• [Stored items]
● ● ● ● ●

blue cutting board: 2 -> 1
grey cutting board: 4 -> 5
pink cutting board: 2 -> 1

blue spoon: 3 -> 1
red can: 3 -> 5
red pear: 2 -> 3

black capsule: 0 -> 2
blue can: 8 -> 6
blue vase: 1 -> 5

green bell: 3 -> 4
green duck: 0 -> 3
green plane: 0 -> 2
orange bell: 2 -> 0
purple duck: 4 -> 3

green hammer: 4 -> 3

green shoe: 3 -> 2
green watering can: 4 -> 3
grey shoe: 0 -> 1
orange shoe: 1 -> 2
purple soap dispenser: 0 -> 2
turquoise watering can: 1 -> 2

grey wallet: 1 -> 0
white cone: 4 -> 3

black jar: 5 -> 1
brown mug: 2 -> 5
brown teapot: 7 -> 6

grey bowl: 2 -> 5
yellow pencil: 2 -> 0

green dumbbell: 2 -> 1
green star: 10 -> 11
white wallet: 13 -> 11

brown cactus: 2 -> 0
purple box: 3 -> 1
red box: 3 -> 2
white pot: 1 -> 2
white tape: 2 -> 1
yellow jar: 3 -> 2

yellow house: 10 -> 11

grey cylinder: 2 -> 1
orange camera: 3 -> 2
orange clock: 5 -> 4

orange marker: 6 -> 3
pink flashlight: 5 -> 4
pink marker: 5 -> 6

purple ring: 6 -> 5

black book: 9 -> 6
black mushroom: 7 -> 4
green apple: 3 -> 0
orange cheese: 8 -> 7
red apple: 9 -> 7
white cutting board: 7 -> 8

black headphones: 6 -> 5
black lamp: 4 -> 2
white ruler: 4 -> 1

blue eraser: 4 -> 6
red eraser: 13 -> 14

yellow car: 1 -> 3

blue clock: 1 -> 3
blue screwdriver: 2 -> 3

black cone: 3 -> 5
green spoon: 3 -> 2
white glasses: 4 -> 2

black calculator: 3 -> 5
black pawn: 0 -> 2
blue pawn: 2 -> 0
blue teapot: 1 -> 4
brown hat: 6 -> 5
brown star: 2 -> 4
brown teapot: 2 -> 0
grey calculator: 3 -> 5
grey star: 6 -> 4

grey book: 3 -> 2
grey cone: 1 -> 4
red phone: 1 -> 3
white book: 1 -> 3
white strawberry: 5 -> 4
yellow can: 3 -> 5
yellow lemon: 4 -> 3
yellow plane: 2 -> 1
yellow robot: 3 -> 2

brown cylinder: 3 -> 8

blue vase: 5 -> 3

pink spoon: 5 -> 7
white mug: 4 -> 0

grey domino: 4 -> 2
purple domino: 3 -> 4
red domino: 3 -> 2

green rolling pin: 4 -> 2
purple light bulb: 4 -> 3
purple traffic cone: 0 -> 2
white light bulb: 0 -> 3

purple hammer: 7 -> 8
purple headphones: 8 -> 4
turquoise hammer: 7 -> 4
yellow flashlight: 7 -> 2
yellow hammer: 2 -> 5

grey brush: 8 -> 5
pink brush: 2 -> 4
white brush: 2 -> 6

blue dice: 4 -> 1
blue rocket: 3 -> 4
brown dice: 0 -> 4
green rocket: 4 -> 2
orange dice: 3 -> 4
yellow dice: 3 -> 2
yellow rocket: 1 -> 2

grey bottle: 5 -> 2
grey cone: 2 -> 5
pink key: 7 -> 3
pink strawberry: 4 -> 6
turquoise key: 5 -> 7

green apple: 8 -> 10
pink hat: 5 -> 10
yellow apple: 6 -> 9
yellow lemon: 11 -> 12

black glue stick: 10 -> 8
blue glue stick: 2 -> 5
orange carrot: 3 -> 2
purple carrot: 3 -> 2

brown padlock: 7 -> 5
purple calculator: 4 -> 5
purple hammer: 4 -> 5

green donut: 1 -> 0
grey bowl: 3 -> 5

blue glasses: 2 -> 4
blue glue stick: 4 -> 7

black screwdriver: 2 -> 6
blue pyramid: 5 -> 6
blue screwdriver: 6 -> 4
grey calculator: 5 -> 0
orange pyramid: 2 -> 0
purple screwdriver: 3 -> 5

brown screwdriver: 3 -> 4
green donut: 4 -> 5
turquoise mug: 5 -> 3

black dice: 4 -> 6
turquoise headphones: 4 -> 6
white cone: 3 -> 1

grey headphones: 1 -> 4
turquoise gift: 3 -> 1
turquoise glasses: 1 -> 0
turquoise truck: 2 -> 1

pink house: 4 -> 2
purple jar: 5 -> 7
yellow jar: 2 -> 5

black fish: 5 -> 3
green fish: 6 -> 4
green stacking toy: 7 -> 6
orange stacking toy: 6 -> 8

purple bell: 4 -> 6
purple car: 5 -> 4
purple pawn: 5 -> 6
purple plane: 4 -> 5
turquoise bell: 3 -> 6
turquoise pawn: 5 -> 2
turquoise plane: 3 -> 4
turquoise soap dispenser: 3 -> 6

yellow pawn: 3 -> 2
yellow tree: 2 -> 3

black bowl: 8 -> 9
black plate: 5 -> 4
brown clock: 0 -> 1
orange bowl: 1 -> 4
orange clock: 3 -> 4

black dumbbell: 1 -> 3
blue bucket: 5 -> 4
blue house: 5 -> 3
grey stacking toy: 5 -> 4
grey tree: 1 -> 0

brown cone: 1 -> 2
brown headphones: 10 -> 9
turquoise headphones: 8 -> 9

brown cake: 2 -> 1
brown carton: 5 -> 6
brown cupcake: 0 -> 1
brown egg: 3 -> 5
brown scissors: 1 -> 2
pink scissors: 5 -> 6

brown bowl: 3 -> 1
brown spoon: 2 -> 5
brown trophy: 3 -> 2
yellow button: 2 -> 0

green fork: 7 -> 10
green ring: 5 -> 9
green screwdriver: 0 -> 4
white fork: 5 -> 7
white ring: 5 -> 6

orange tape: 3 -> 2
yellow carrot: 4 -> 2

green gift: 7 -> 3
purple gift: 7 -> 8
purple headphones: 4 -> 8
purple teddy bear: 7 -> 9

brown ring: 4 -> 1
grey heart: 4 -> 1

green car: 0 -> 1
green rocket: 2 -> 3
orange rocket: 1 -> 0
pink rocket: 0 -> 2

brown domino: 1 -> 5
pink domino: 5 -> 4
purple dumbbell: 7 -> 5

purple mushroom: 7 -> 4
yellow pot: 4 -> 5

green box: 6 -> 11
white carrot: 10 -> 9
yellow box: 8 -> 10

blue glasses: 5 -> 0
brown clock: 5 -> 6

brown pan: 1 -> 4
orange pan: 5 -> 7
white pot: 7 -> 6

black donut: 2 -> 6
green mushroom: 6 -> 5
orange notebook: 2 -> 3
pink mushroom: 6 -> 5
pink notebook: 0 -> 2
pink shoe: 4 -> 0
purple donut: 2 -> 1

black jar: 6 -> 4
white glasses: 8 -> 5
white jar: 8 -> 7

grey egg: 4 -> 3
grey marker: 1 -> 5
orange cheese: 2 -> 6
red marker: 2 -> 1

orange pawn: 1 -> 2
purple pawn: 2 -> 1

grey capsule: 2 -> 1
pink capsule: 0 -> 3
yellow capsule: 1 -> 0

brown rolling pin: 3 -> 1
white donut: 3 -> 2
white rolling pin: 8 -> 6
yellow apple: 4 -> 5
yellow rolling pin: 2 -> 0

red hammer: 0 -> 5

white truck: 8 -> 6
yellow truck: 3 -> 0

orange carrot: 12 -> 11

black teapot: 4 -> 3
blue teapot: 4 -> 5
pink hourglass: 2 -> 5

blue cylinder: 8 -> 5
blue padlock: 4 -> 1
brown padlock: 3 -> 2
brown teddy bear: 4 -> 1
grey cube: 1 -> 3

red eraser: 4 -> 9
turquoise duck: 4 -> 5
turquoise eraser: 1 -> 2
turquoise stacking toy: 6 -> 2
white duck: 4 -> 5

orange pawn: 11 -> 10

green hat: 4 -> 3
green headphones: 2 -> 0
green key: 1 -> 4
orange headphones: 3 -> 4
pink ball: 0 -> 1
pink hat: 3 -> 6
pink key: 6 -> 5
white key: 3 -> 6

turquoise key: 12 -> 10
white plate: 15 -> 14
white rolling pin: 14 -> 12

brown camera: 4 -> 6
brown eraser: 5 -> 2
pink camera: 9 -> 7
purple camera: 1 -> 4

● ● ● ● ●

• [Work order]
Every line from the line containing "orange notebook: 2 -> 3" through the line containing "red marker: 2 -> 1" in the records above must be retyped exactly. Leave out the rest.

• [Solved problem]
orange notebook: 2 -> 3
pink mushroom: 6 -> 5
pink notebook: 0 -> 2
pink shoe: 4 -> 0
purple donut: 2 -> 1

black jar: 6 -> 4
white glasses: 8 -> 5
white jar: 8 -> 7

grey egg: 4 -> 3
grey marker: 1 -> 5
orange cheese: 2 -> 6
red marker: 2 -> 1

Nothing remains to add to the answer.